--- Data extract Enclosed Below ---
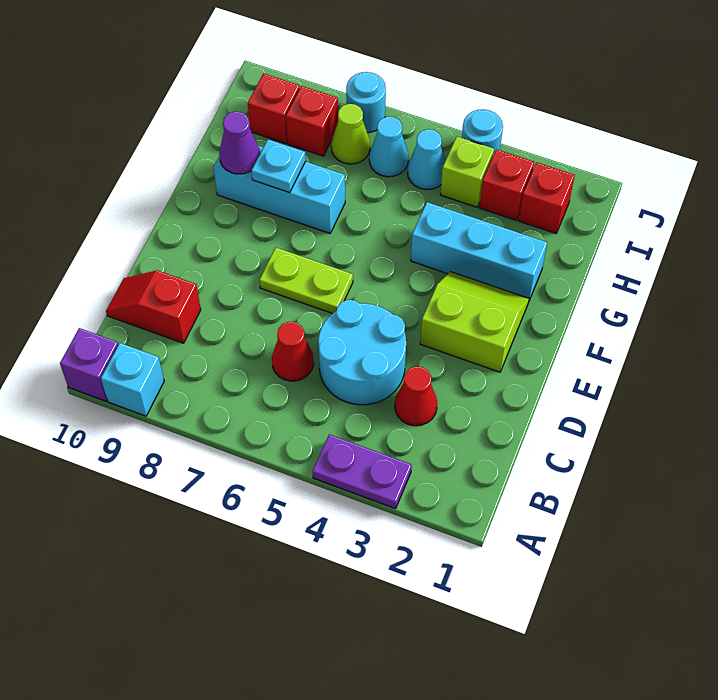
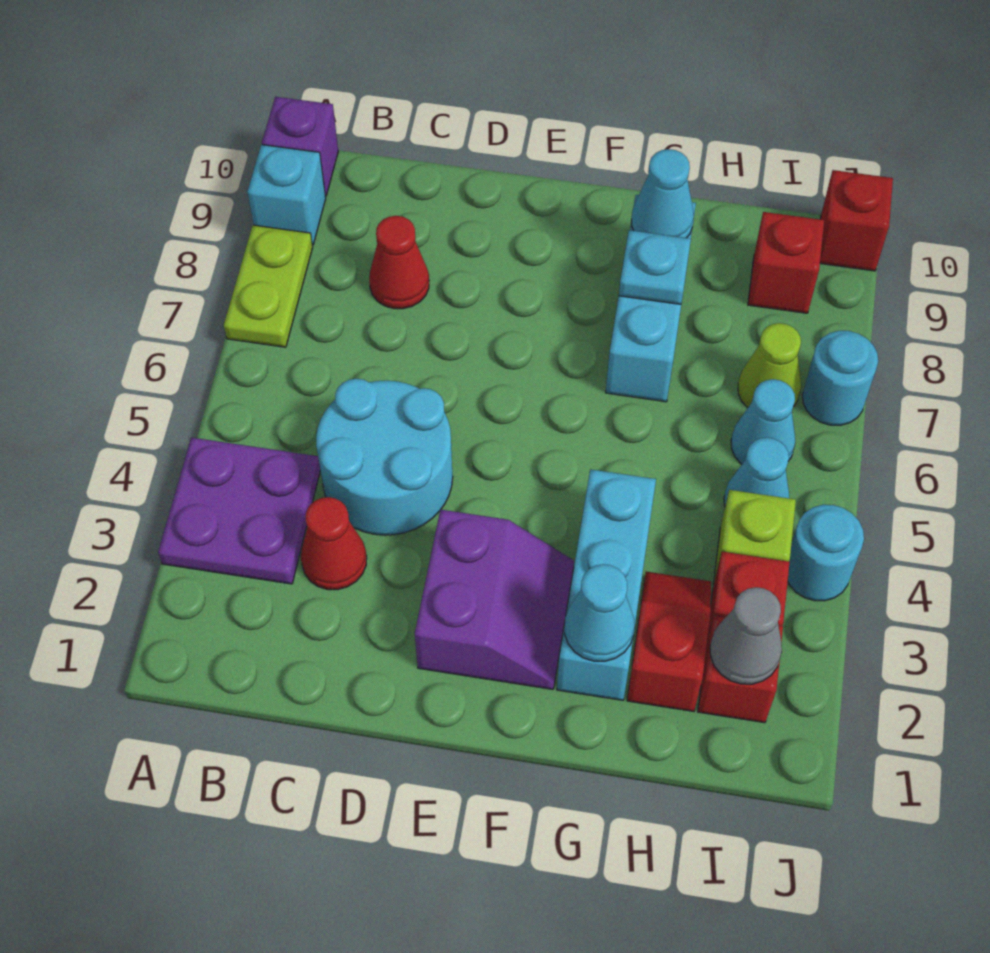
purple plate A3:A4 level 1 -> purple plate A3:B4 level 1
red cone C6 level 1 -> red cone C8 level 1
red slope C9:C10 level 1 top 9 -> red slope H2:H3 level 1 top 2
lime slope E2:F3 level 1 top E -> purple slope E2:F3 level 1 top E
lime plate E6:E7 level 1 -> lime plate A7:A8 level 1
none -> cyan cone G2 level 2
purple cone G9 level 2 -> cyan cone G9 level 2
none -> grey cone I2 level 2
red brick I8 level 1 -> red brick J10 level 1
--- End of Enclosed Data extract ---
■ Prompt ■
The answer should hold every entry exactly as given and no pictures at all.

■ Response below ■
purple plate A3:A4 level 1 -> purple plate A3:B4 level 1
red cone C6 level 1 -> red cone C8 level 1
red slope C9:C10 level 1 top 9 -> red slope H2:H3 level 1 top 2
lime slope E2:F3 level 1 top E -> purple slope E2:F3 level 1 top E
lime plate E6:E7 level 1 -> lime plate A7:A8 level 1
none -> cyan cone G2 level 2
purple cone G9 level 2 -> cyan cone G9 level 2
none -> grey cone I2 level 2
red brick I8 level 1 -> red brick J10 level 1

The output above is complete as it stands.